- Material for this exercise -
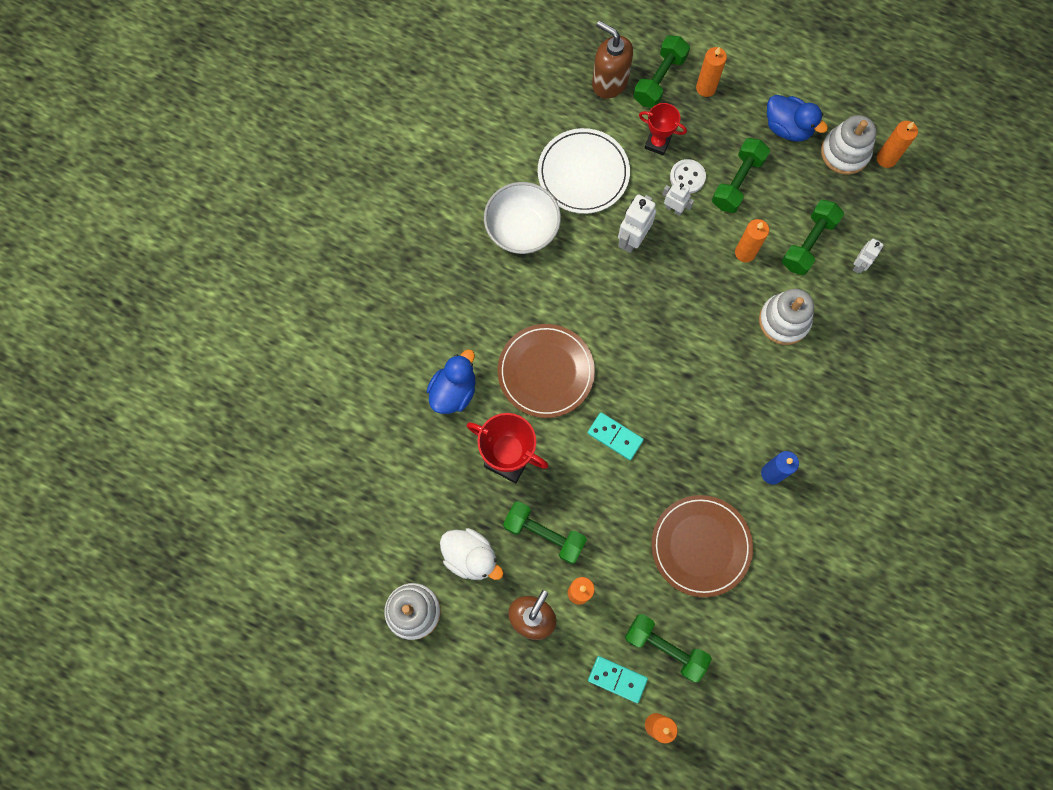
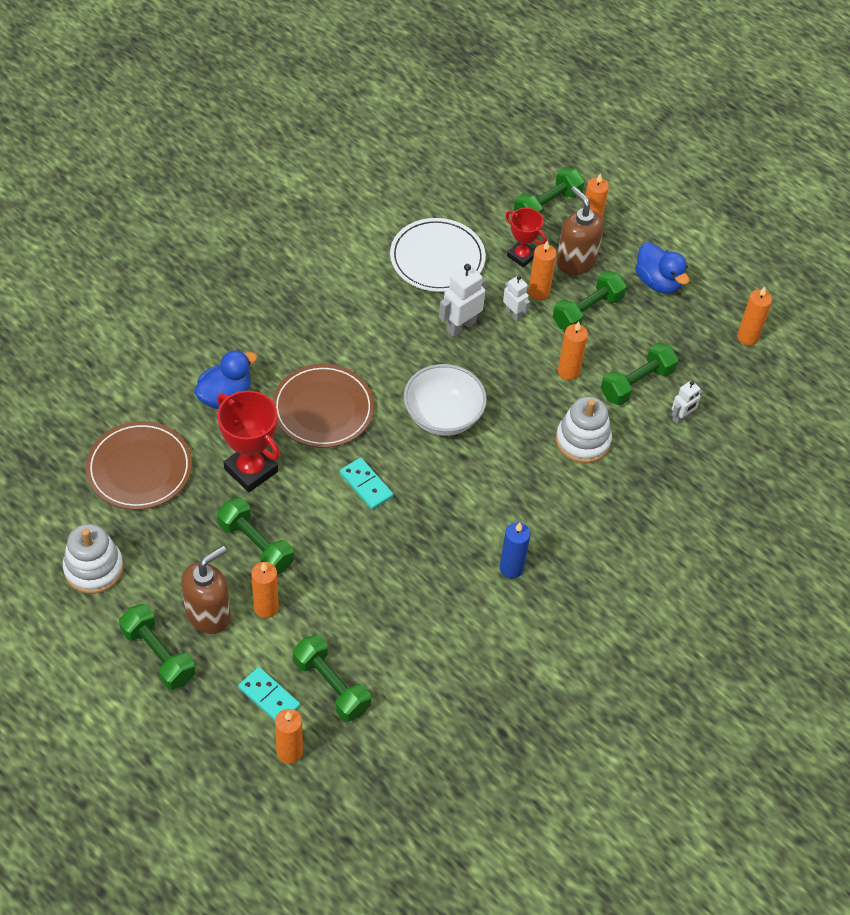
camera: 15 degrees right, 20 degrees down
(471, 557) = (173, 541): white duck -> none
(506, 675) = (158, 655): none -> green dumbbell
(522, 229) = (356, 285): white bowl -> white bowl (443, 416)
(609, 82) = (497, 194): brown soap dispenser -> brown soap dispenser (576, 261)
(687, 177) = (538, 292): white button -> orange candle
(701, 546) = (409, 608): brown plate -> brown plate (139, 468)
(845, 152) = (707, 319): white stacking toy -> none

- Your task -
The "(701, 546) = (409, 608): brown" line through the last line above: set these down exactly and add nothing else.

- Exercise response -
(701, 546) = (409, 608): brown plate -> brown plate (139, 468)
(845, 152) = (707, 319): white stacking toy -> none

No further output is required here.